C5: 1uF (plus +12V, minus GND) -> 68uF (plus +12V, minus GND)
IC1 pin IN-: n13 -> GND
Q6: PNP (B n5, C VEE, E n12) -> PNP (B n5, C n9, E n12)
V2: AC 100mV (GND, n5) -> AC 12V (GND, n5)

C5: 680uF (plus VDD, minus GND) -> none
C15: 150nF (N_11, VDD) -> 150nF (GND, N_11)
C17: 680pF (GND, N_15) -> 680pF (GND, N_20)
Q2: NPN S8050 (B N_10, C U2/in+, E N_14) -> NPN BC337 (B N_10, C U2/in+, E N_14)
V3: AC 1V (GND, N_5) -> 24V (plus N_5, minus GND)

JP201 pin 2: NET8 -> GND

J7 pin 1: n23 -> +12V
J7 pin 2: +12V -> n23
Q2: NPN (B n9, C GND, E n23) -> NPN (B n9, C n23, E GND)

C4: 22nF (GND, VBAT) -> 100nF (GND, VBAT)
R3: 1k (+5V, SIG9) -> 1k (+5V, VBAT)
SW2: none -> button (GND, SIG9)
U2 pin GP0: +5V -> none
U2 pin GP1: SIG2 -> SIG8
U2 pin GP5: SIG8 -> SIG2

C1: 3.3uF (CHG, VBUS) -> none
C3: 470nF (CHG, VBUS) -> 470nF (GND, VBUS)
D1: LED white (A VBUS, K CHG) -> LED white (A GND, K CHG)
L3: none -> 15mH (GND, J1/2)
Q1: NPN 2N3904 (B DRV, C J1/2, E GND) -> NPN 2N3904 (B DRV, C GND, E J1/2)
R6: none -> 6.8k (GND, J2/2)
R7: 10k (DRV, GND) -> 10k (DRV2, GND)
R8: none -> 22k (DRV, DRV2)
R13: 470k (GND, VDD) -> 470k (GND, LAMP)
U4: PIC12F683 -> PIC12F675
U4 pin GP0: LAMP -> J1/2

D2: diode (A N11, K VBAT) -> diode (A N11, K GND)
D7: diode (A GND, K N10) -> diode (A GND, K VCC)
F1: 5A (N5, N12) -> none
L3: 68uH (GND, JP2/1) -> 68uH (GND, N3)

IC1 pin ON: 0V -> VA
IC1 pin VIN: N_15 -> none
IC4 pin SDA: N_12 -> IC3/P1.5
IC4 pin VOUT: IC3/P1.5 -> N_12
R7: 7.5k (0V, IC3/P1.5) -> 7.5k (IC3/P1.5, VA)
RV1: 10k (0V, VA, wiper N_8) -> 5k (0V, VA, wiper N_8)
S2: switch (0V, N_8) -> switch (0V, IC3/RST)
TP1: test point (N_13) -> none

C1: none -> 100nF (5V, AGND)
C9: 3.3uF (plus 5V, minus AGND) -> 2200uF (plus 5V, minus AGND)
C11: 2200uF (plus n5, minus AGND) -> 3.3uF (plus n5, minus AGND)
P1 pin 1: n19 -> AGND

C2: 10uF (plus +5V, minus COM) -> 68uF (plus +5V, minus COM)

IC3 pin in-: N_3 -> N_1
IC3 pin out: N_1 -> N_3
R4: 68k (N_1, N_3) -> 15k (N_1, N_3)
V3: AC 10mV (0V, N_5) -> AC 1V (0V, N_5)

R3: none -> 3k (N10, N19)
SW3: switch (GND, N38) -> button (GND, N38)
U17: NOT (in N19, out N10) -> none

========

When you reach the line with "SW2: none -> button (GND, SIG9)" in the records above, start writing out lines exactly, and stop once the line with "D2: diode (A" has been written; include nothing else.

SW2: none -> button (GND, SIG9)
U2 pin GP0: +5V -> none
U2 pin GP1: SIG2 -> SIG8
U2 pin GP5: SIG8 -> SIG2

C1: 3.3uF (CHG, VBUS) -> none
C3: 470nF (CHG, VBUS) -> 470nF (GND, VBUS)
D1: LED white (A VBUS, K CHG) -> LED white (A GND, K CHG)
L3: none -> 15mH (GND, J1/2)
Q1: NPN 2N3904 (B DRV, C J1/2, E GND) -> NPN 2N3904 (B DRV, C GND, E J1/2)
R6: none -> 6.8k (GND, J2/2)
R7: 10k (DRV, GND) -> 10k (DRV2, GND)
R8: none -> 22k (DRV, DRV2)
R13: 470k (GND, VDD) -> 470k (GND, LAMP)
U4: PIC12F683 -> PIC12F675
U4 pin GP0: LAMP -> J1/2

D2: diode (A N11, K VBAT) -> diode (A N11, K GND)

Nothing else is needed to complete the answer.